About this task | Your task is to copy every line below that contains the word "cone".

-------- Extracted data

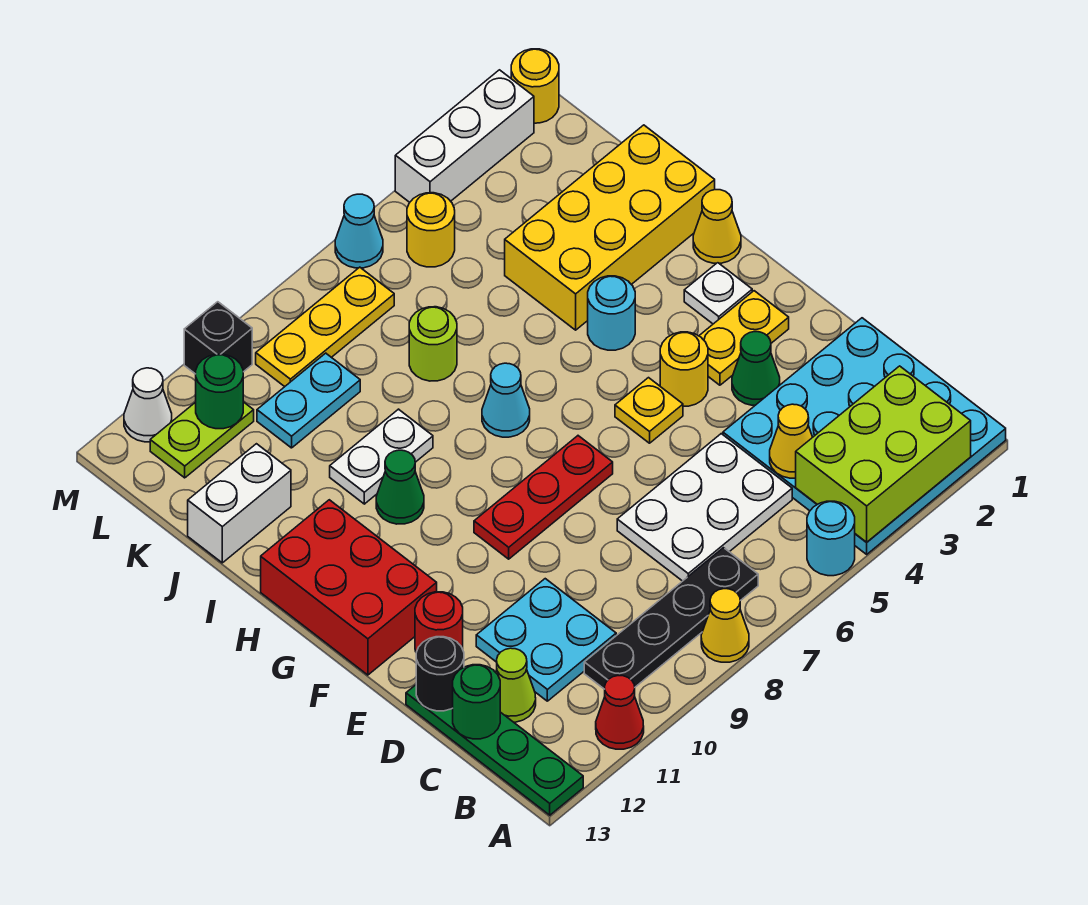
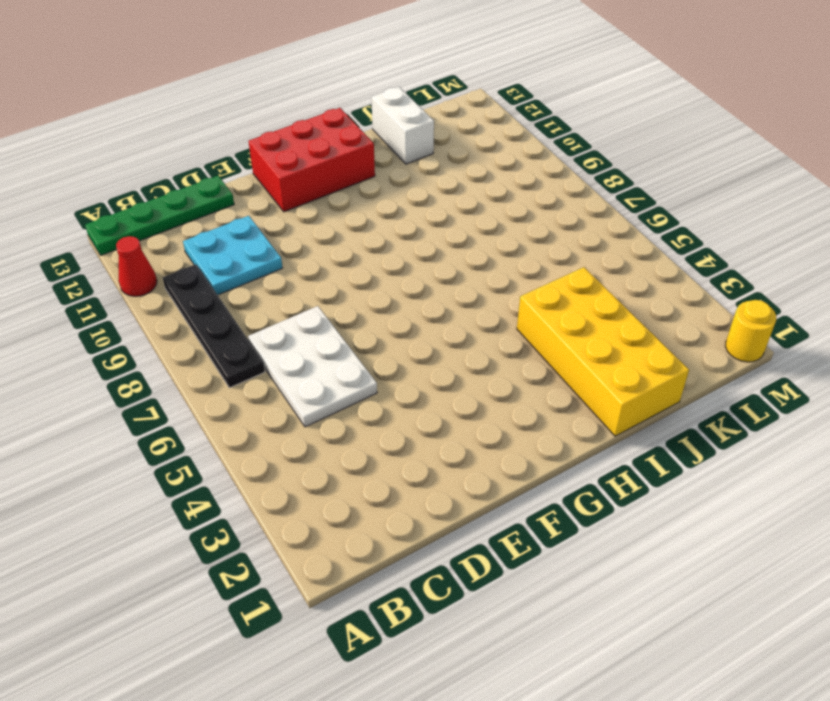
none -> cyan 4x4 plate [723,318,1006,554]
none -> cyan 1x1 round brick [807,501,855,576]
none -> yellow 1x1 cone [701,589,749,662]
none -> lime 1x1 cone [496,648,536,722]

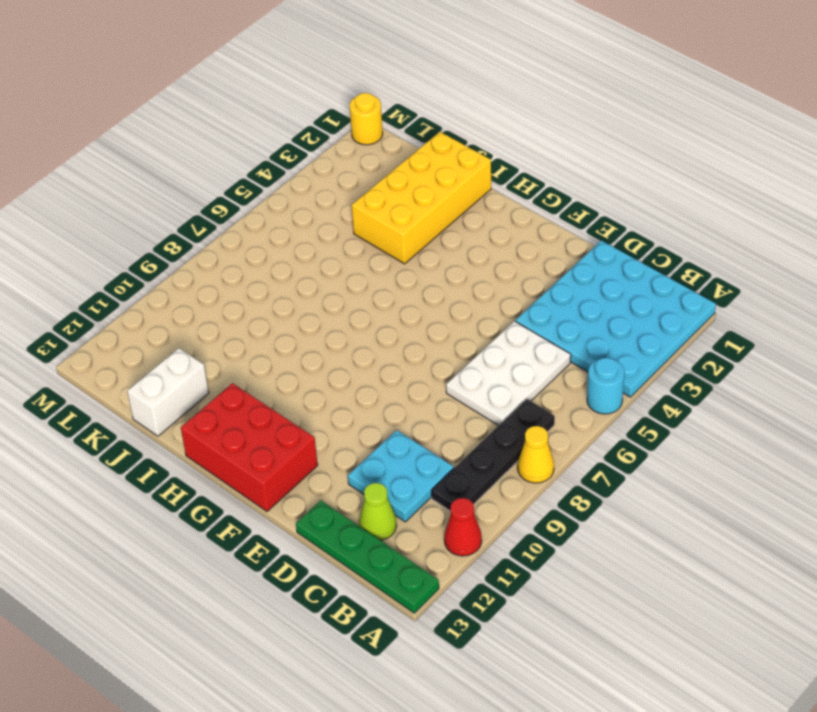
none -> green 1x1 cone [732,332,780,405]
none -> red 1x1 round brick [415,592,463,652]
none -> yellow 1x2 plate [699,291,789,385]
none -> yellow 1x1 round brick [660,332,708,406]

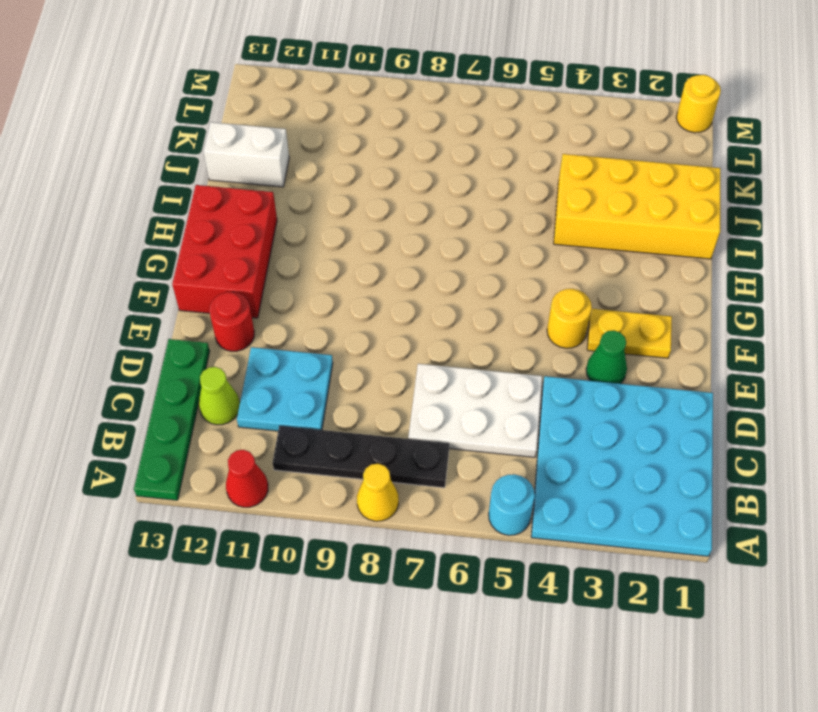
none -> yellow 1x1 plate [615,378,683,443]
none -> red 1x3 plate [474,436,613,559]
none -> white 1x1 plate [684,263,752,324]
none -> yellow 1x1 cone [693,190,741,263]

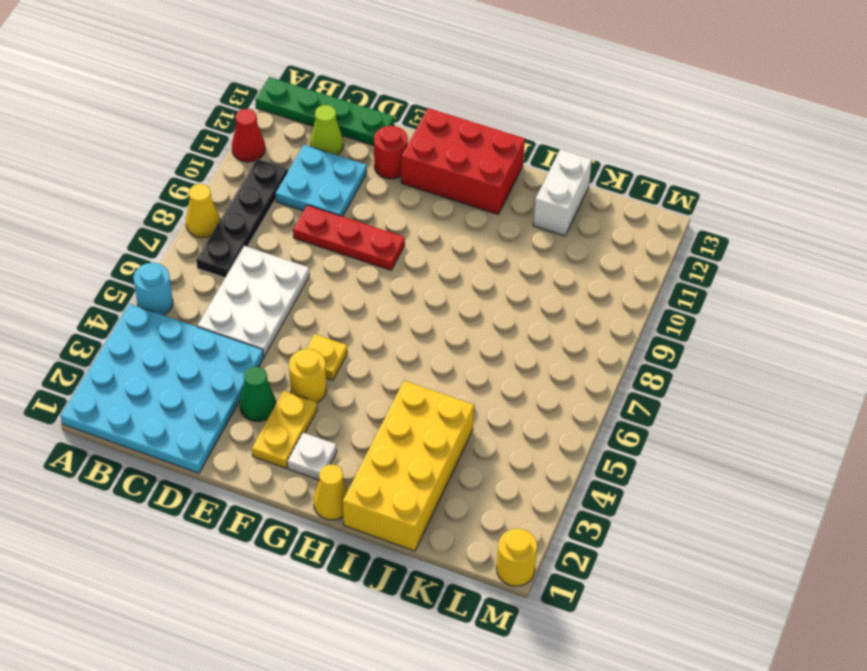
red 1x3 plate [293,205,405,270] -> red 1x3 plate turned to [474,436,613,559]
none -> cyan 1x1 round brick [588,276,635,350]
none -> cyan 1x1 cone [482,363,530,437]
none -> green 1x1 cone [376,450,424,524]
none -> white 1x2 plate [330,409,433,504]

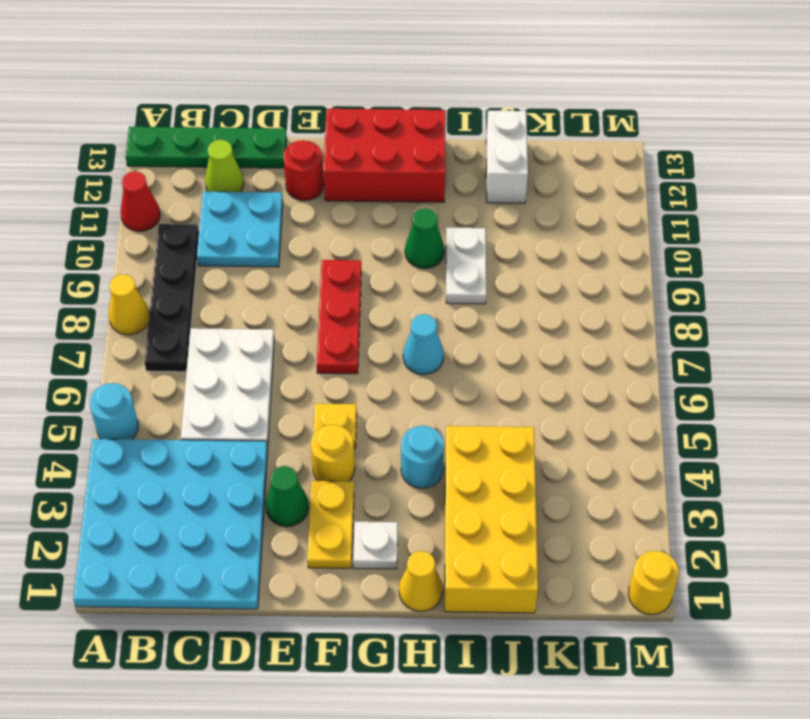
none -> lime 1x1 round brick [409,307,457,381]
none -> cyan 1x2 plate [257,353,360,448]
none -> yellow 1x1 round brick [407,193,455,267]
none -> yellow 1x3 plate [256,267,394,387]

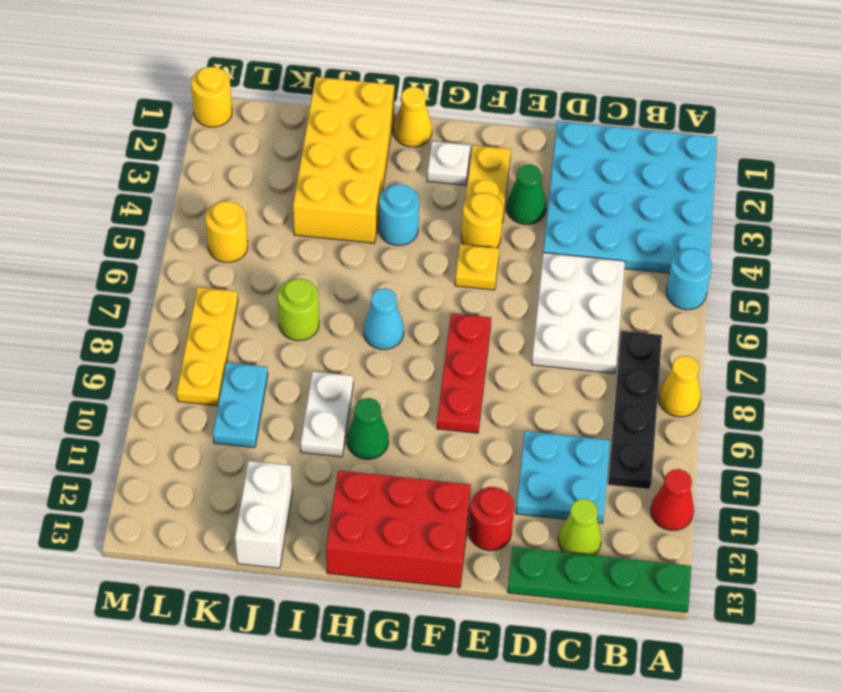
none -> lime 1x2 plate [150,402,254,478]
none -> white 1x3 brick [395,70,534,202]
none -> cyan 1x1 cone [335,194,383,268]
none -> black 1x1 brick [184,302,252,374]

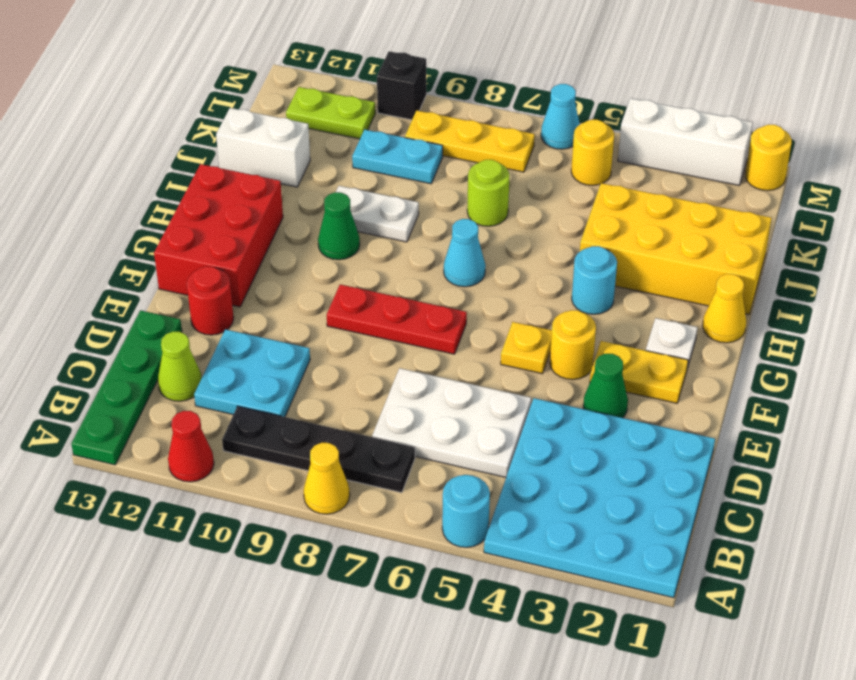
none -> white 1x1 cone [124,368,172,442]
none -> lime 2x3 brick [796,366,971,542]
none -> yellow 1x1 cone [770,404,813,478]
none -> green 1x1 round brick [453,665,500,739]

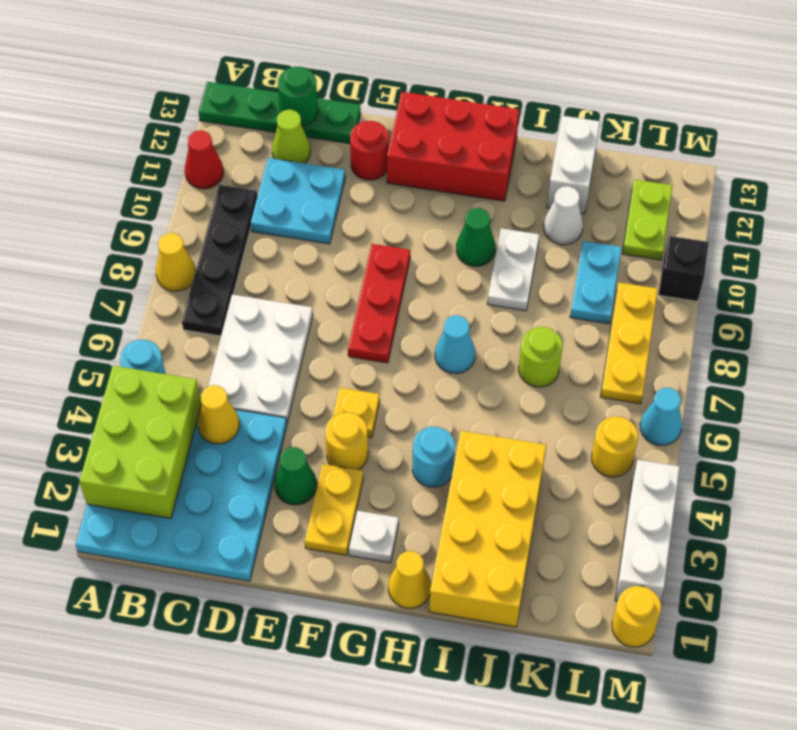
white 1x1 cone [544,186,583,245] -> white 1x1 cone moved to [124,368,172,442]
none -> black 1x1 round brick [416,637,464,711]
none -> green 1x1 round brick [196,354,243,429]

----------------

Solution for this task |
none -> yellow 1x1 cone [701,589,749,662]
none -> lime 1x1 cone [496,648,536,722]
none -> green 1x1 cone [732,332,780,405]
none -> yellow 1x1 cone [693,190,741,263]
none -> cyan 1x1 cone [482,363,530,437]
none -> green 1x1 cone [376,450,424,524]
none -> cyan 1x1 cone [335,194,383,268]
none -> white 1x1 cone [124,368,172,442]
none -> yellow 1x1 cone [770,404,813,478]
white 1x1 cone [544,186,583,245] -> white 1x1 cone moved to [124,368,172,442]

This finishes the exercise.